Work required: Output the data below exactly, without images.

Data shown:
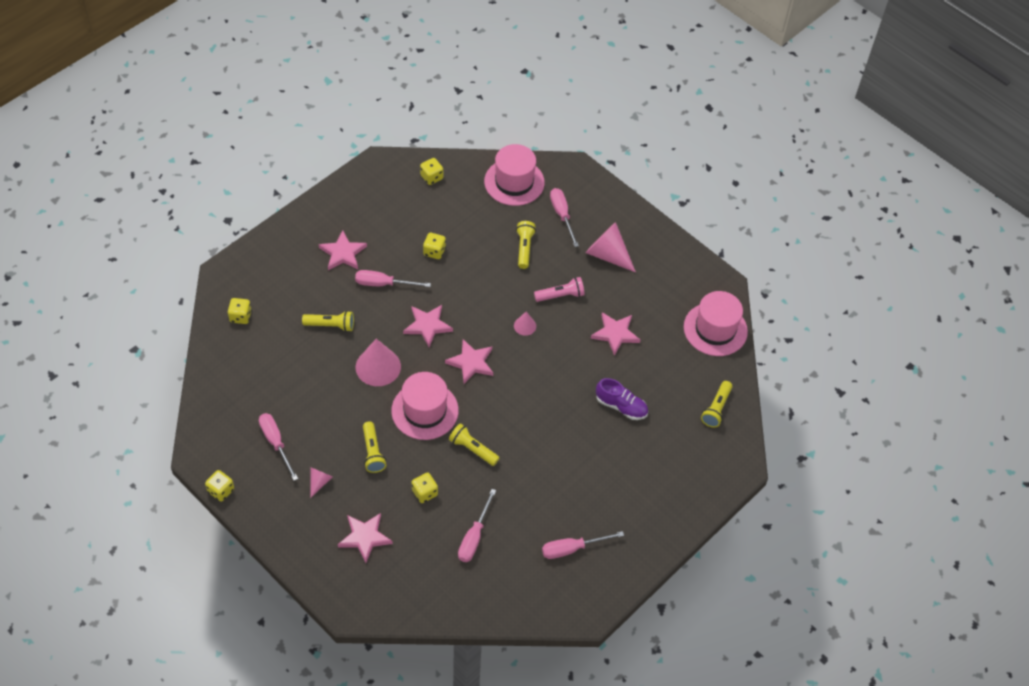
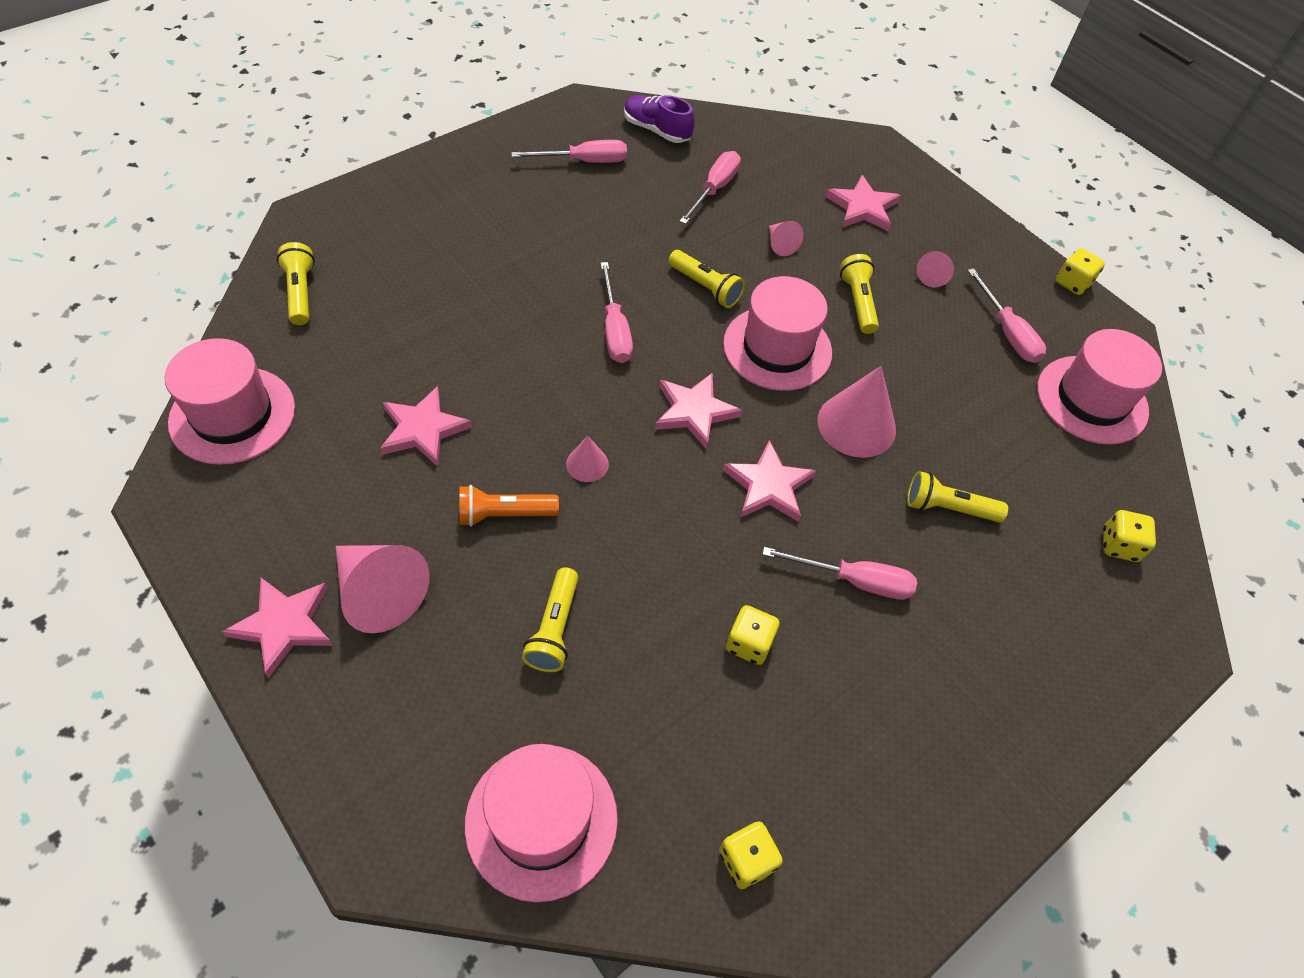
camera: 175 degrees left, 0 degrees up
(232, 401) = (1092, 399): none -> pink hat
(343, 253) = (943, 662): pink star -> pink star (284, 625)
(424, 493) = (780, 244): yellow dice -> pink cone
(560, 295) = (504, 514): pink flashlight -> orange flashlight
(562, 215) = (449, 706): pink screwdriver -> pink screwdriver (614, 330)
(621, 406) = (456, 315): purple shoe -> purple shoe (656, 130)
(716, 409) = (301, 292): yellow flashlight -> yellow flashlight turned 45 degrees counterclockwise

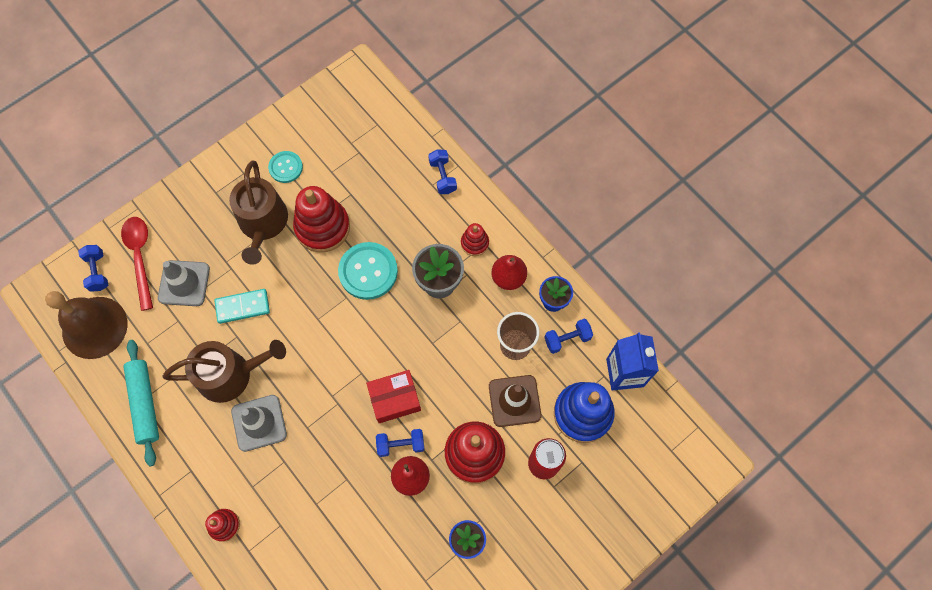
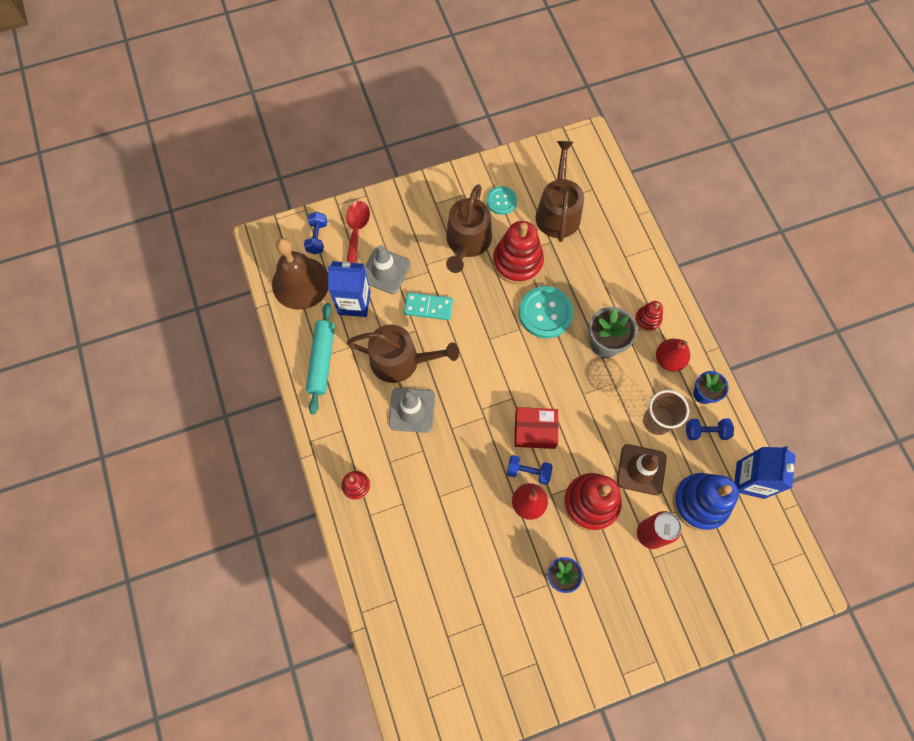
camera: 20 degrees right, 0 degrees up
(161, 329) = (354, 302): none -> blue carton
(348, 160) = (558, 211): none -> brown watering can
(442, 176) = (637, 252): blue dumbbell -> none

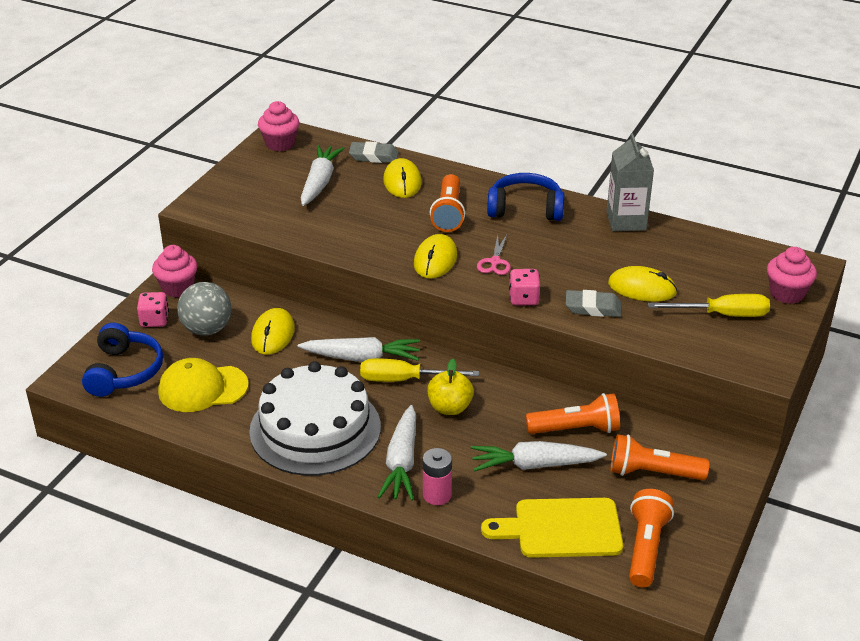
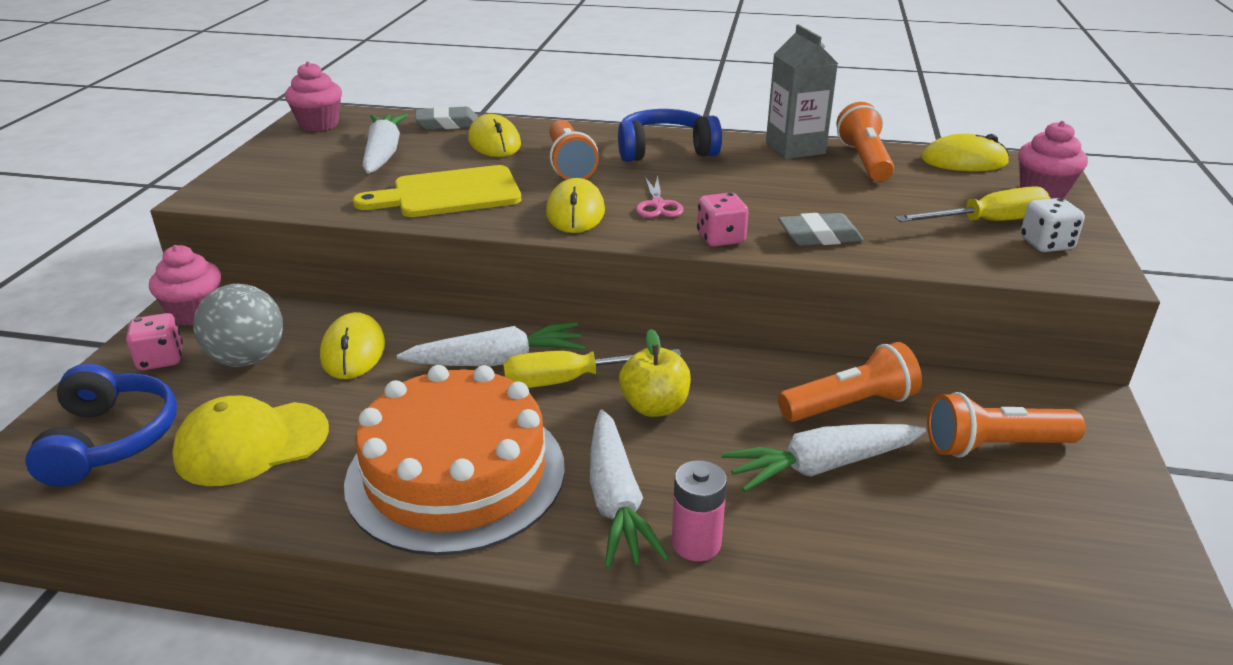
camera: 15 degrees left, 5 degrees down
(315, 429) = (456, 473): white cake -> orange cake
(561, 528) = (922, 559): yellow cutting board -> yellow cutting board (449, 193)
(642, 288) = (866, 208): yellow mouse -> yellow mouse (964, 161)
(645, 548) = (1069, 564): orange flashlight -> orange flashlight (864, 160)
(749, 340) = (1046, 244): none -> white dice

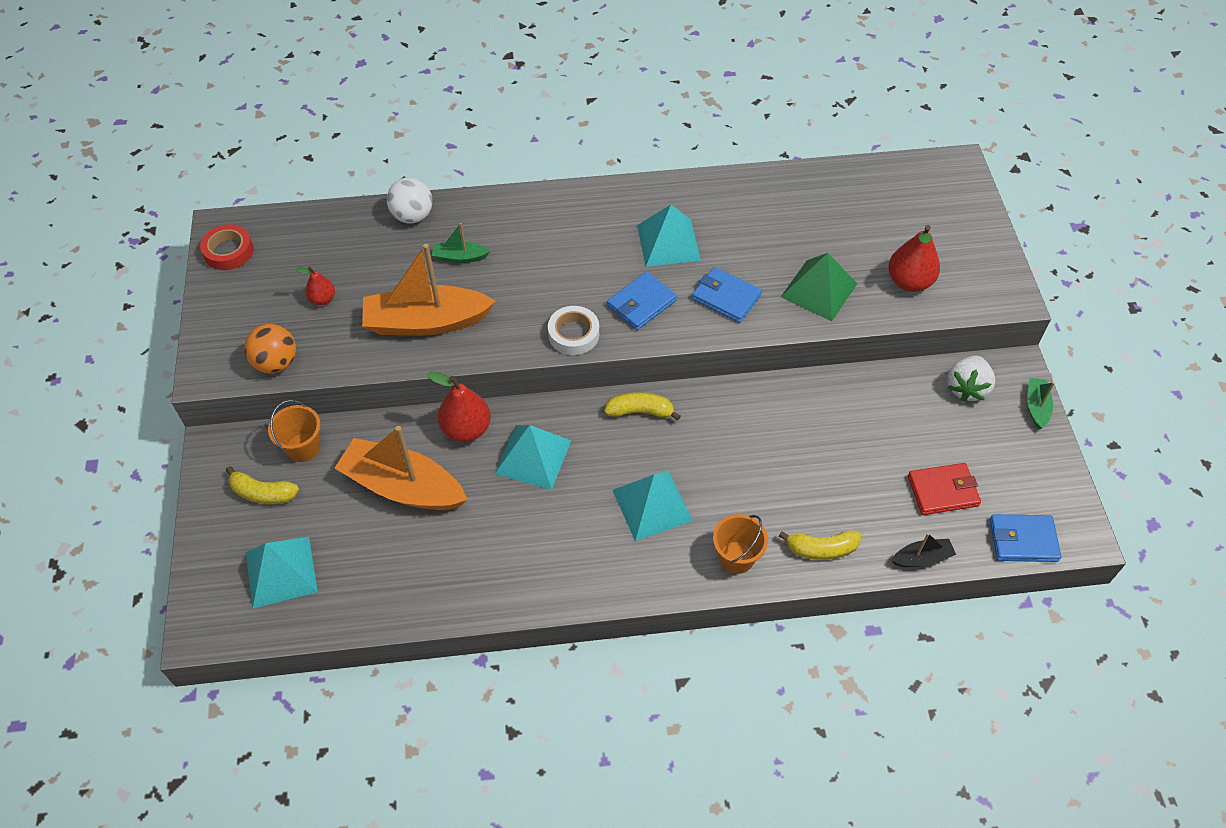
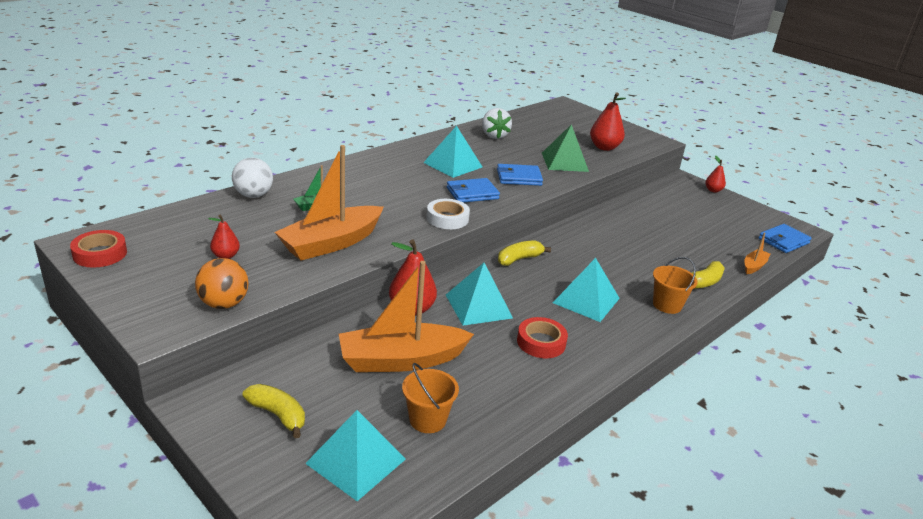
camera: 40 degrees left, 25 degrees down
(263, 493) = (278, 415): yellow banana -> yellow banana turned 120 degrees counterclockwise
(303, 447) = (285, 370): orange bucket -> orange bucket (427, 420)
(547, 534) = (541, 342): none -> red tape
(641, 303) = (472, 193): blue wallet -> blue wallet turned 60 degrees clockwise
(921, 558) = (754, 266): black boat -> orange boat
(942, 491) = (722, 235): red wallet -> none
(966, 388) = (673, 193): white strawberry -> white strawberry (494, 136)
(1036, 407) = (713, 190): green boat -> red pear

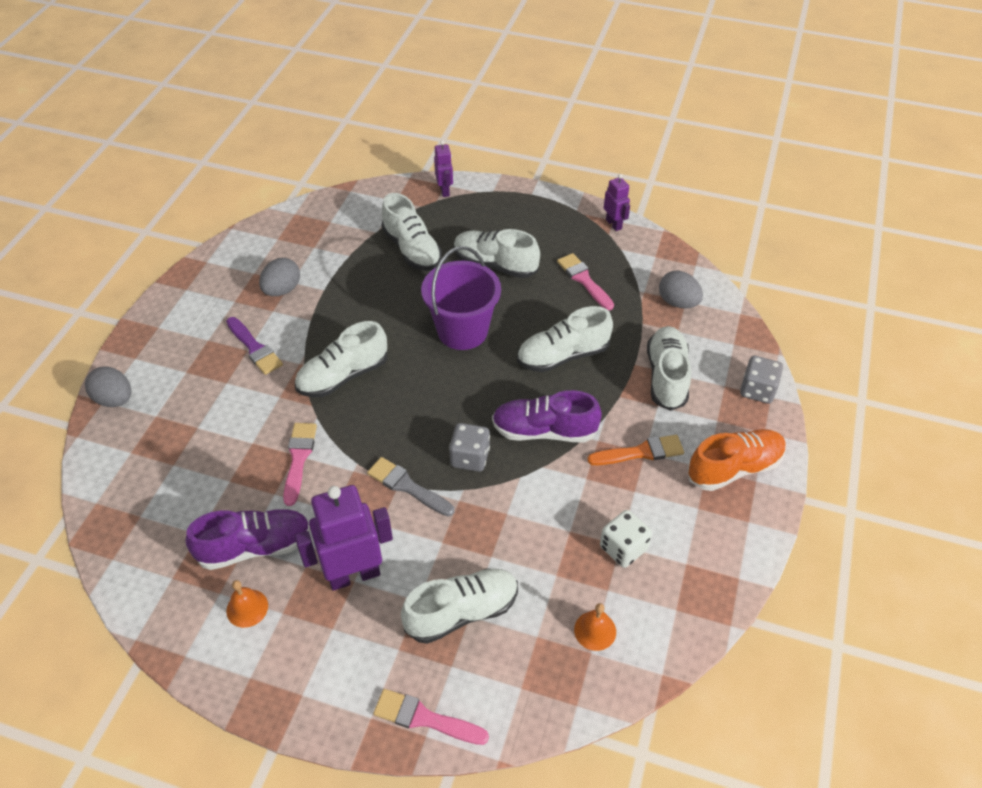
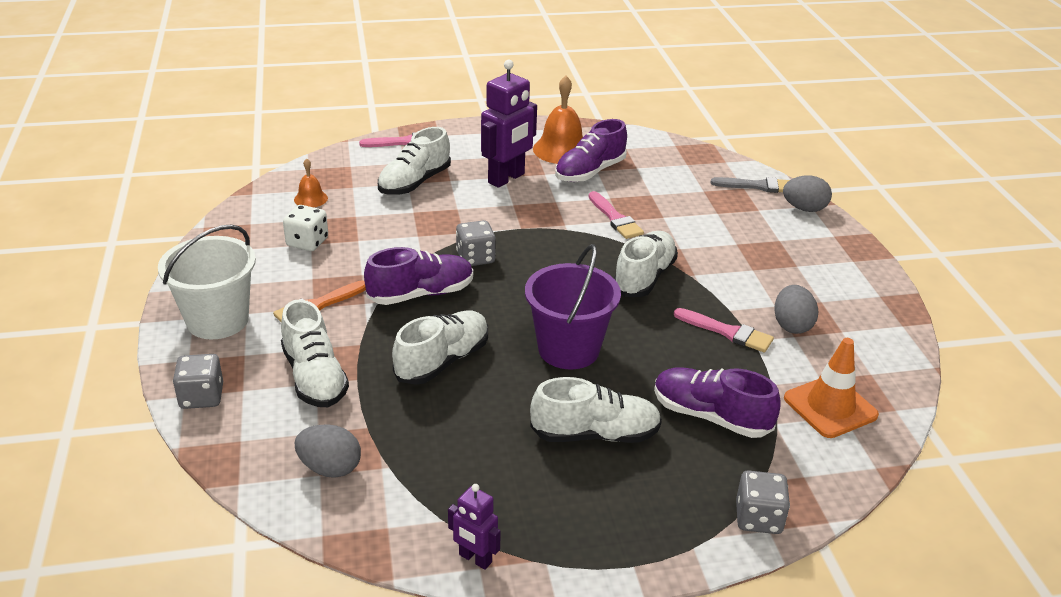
camera: 150 degrees right, 15 degrees down
(247, 608) = (561, 149): orange bell -> orange bell, size x1.90
(254, 348) = (748, 272): purple brush -> none
(331, 229) = (830, 407): none -> orange traffic cone
(407, 486) = (512, 228): grey brush -> grey brush (758, 186)
(412, 249) = (710, 416): white shoe -> purple shoe
(445, 190) = (758, 518): purple robot -> grey dice
(584, 280) = (469, 454): pink brush -> pink brush (727, 332)
(734, 468) = (217, 320): orange shoe -> white bucket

Task response:
camera: 175 degrees left, 0 degrees up
(232, 401) = (1092, 399): none -> pink hat
(343, 253) = (943, 662): pink star -> pink star (284, 625)
(424, 493) = (780, 244): yellow dice -> pink cone
(560, 295) = (504, 514): pink flashlight -> orange flashlight
(562, 215) = (449, 706): pink screwdriver -> pink screwdriver (614, 330)
(621, 406) = (456, 315): purple shoe -> purple shoe (656, 130)
(716, 409) = (301, 292): yellow flashlight -> yellow flashlight turned 45 degrees counterclockwise

camera: 20 degrees right, 0 degrees up
(161, 329) = (354, 302): none -> blue carton
(348, 160) = (558, 211): none -> brown watering can
(442, 176) = (637, 252): blue dumbbell -> none

camera: 15 degrees left, 5 degrees down
(315, 429) = (456, 473): white cake -> orange cake
(561, 528) = (922, 559): yellow cutting board -> yellow cutting board (449, 193)
(642, 288) = (866, 208): yellow mouse -> yellow mouse (964, 161)
(645, 548) = (1069, 564): orange flashlight -> orange flashlight (864, 160)
(749, 340) = (1046, 244): none -> white dice

camera: 40 degrees left, 25 degrees down
(263, 493) = (278, 415): yellow banana -> yellow banana turned 120 degrees counterclockwise
(303, 447) = (285, 370): orange bucket -> orange bucket (427, 420)
(547, 534) = (541, 342): none -> red tape
(641, 303) = (472, 193): blue wallet -> blue wallet turned 60 degrees clockwise
(921, 558) = (754, 266): black boat -> orange boat
(942, 491) = (722, 235): red wallet -> none
(966, 388) = (673, 193): white strawberry -> white strawberry (494, 136)
(1036, 407) = (713, 190): green boat -> red pear

camera: 150 degrees right, 15 degrees down
(247, 608) = (561, 149): orange bell -> orange bell, size x1.90
(254, 348) = (748, 272): purple brush -> none
(331, 229) = (830, 407): none -> orange traffic cone
(407, 486) = (512, 228): grey brush -> grey brush (758, 186)
(412, 249) = (710, 416): white shoe -> purple shoe
(445, 190) = (758, 518): purple robot -> grey dice
(584, 280) = (469, 454): pink brush -> pink brush (727, 332)
(734, 468) = (217, 320): orange shoe -> white bucket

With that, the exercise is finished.